Stated goal
Rewrite all of the data below with "aerial" swapped for "overhead" and nothing else changed, omitting the pictures.

Data excerpts:
● ● ● ● ●

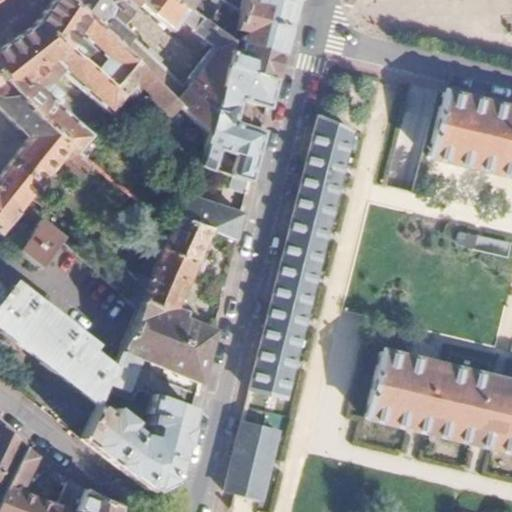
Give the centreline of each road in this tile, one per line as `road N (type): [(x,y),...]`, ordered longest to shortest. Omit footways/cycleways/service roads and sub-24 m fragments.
road 1 (tertiary): [(310,34),(188,511)]
road 2 (residential): [(310,34),(511,83)]
road 3 (unclassified): [(316,15),(511,10)]
road 4 (residential): [(0,396),(148,511)]
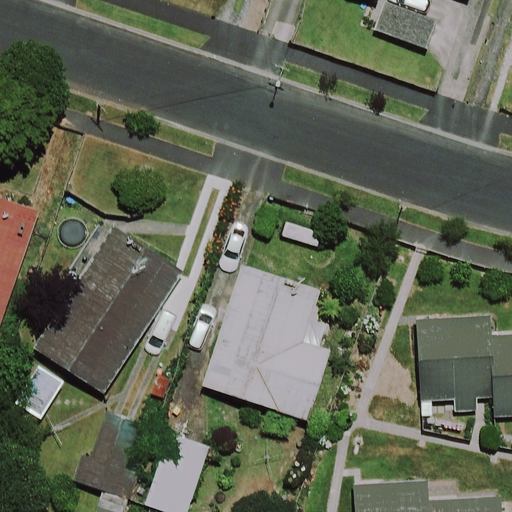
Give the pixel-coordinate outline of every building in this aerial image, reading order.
[(438,21),(384,2),(374,30),(428,50),(438,21)] [(0,327),(40,212),(0,198),(0,327)] [(184,272),(113,227),(33,350),(104,395),(184,272)] [(320,291),(240,266),(202,388),(309,421),(331,350),(304,342),(320,291)] [(493,399),(491,335),(490,316),(416,319),(420,402),(453,401),(454,413),(478,412),(478,400),(493,399)] [(493,399),(494,418),(511,417),(511,333),(491,335),(493,399)] [(154,426),(106,411),(91,457),(81,454),(72,482),(130,500),(154,426)] [(187,511),(208,447),(167,434),(145,506),(163,511),(187,511)] [(428,511),(428,499),(427,481),(354,485),(355,511),(428,511)] [(501,511),(501,496),(428,499),(428,511),(501,511)]
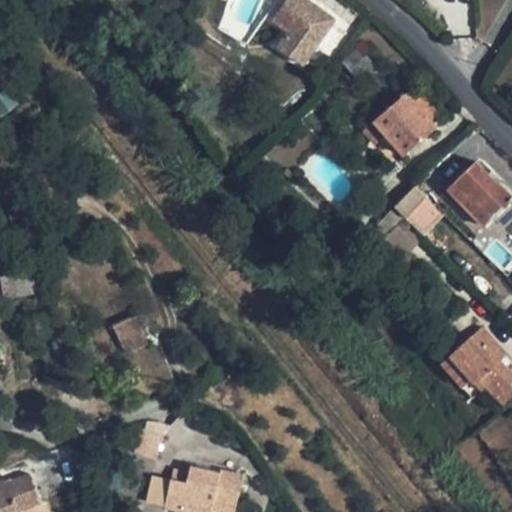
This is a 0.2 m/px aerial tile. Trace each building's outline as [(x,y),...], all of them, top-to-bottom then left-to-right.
[(274,47),(303,68),(337,19),(310,0),(285,0),(270,22),(285,32),(274,47)] [(372,53),(364,44),(344,63),(353,72),(369,56),(372,53)] [(377,65),(369,56),(353,72),(361,80),(377,65)] [(416,103),(408,94),(376,121),(388,134),(406,155),(438,128),(432,121),(416,103)] [(440,114),(424,96),(416,103),(432,121),(440,114)] [(388,134),(376,121),(365,131),(377,144),(388,134)] [(489,175),(477,162),(450,189),(486,226),(511,201),(511,192),(501,182),(499,184),(489,175)] [(504,180),(494,171),(489,175),(499,184),(501,182),(504,180)] [(397,207),(408,218),(414,211),(418,207),(427,195),(418,185),(413,190),(397,207)] [(408,218),(397,207),(375,229),(383,237),(408,218)] [(354,261),(375,229),(361,221),(341,253),(354,261)] [(31,271),(35,292),(48,290),(43,269),(31,271)] [(35,292),(31,271),(0,277),(0,282),(3,298),(35,292)] [(121,343),(144,333),(136,315),(113,325),(121,343)] [(485,348),(488,345),(494,340),(482,327),(474,335),(485,348)] [(485,348),(474,335),(452,355),(484,390),(488,386),(507,407),(511,401),(511,370),(500,358),(488,345),(485,348)] [(506,353),(494,340),(488,345),(500,358),(506,353)] [(159,433),(138,428),(133,448),(154,453),(159,433)] [(165,506),(182,510),(189,511),(235,511),(244,475),(221,470),(220,473),(191,466),(190,473),(173,470),(171,479),(165,506)] [(44,511),(29,473),(0,483),(0,511),(44,511)]
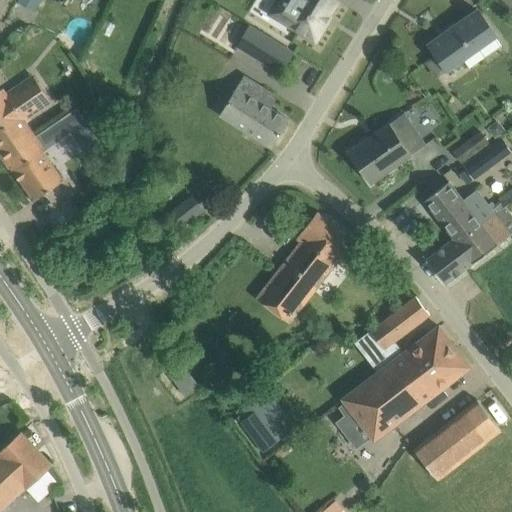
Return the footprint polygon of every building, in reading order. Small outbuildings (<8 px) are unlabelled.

● ● ● ● ●

Finished exercise
Give the centreline of each road in this tile, one per line as `road N (type): [(x,y),...]`, ordered longest to shortest. Omit footways/cycleways/service roads and sub-24 m fragments.
road 1 (tertiary): [(310,34),(188,511)]
road 2 (residential): [(310,34),(511,83)]
road 3 (unclassified): [(316,15),(511,10)]
road 4 (residential): [(0,396),(148,511)]
Give the pixel-coordinate outline of every building in this overhead image, reading order.
[(438,21),(384,2),(374,30),(428,50),(438,21)] [(0,327),(40,212),(0,198),(0,327)] [(184,272),(113,227),(33,350),(104,395),(184,272)] [(320,291),(240,266),(202,388),(309,421),(331,350),(304,342),(320,291)] [(493,399),(491,335),(490,316),(416,319),(420,402),(453,401),(454,413),(478,412),(478,400),(493,399)] [(493,399),(494,418),(511,417),(511,333),(491,335),(493,399)] [(154,426),(106,411),(91,457),(81,454),(72,482),(130,500),(154,426)] [(187,511),(208,447),(167,434),(145,506),(163,511),(187,511)] [(428,511),(428,499),(427,481),(354,485),(355,511),(428,511)] [(501,511),(501,496),(428,499),(428,511),(501,511)]
This is a 0.2 m/px overhead tile. Trace each building's outline as [(x,y),...], all of them, top-to-bottom then left-to-right.
[(274,47),(303,68),(337,19),(310,0),(285,0),(270,22),(285,32),(274,47)] [(372,53),(364,44),(344,63),(353,72),(369,56),(372,53)] [(377,65),(369,56),(353,72),(361,80),(377,65)] [(416,103),(408,94),(376,121),(388,134),(406,155),(438,128),(432,121),(416,103)] [(440,114),(424,96),(416,103),(432,121),(440,114)] [(388,134),(376,121),(365,131),(377,144),(388,134)] [(489,175),(477,162),(450,189),(486,226),(511,201),(511,192),(501,182),(499,184),(489,175)] [(504,180),(494,171),(489,175),(499,184),(501,182),(504,180)] [(397,207),(408,218),(414,211),(418,207),(427,195),(418,185),(413,190),(397,207)] [(408,218),(397,207),(375,229),(383,237),(408,218)] [(354,261),(375,229),(361,221),(341,253),(354,261)] [(31,271),(35,292),(48,290),(43,269),(31,271)] [(35,292),(31,271),(0,277),(0,282),(3,298),(35,292)] [(121,343),(144,333),(136,315),(113,325),(121,343)] [(485,348),(488,345),(494,340),(482,327),(474,335),(485,348)] [(485,348),(474,335),(452,355),(484,390),(488,386),(507,407),(511,401),(511,370),(500,358),(488,345),(485,348)] [(506,353),(494,340),(488,345),(500,358),(506,353)] [(159,433),(138,428),(133,448),(154,453),(159,433)] [(165,506),(182,510),(189,511),(235,511),(244,475),(221,470),(220,473),(191,466),(190,473),(173,470),(171,479),(165,506)] [(44,511),(29,473),(0,483),(0,511),(44,511)]
Return the footprint polygon of every building, in reading order. Small outbuildings (<8 px) are unlabelled.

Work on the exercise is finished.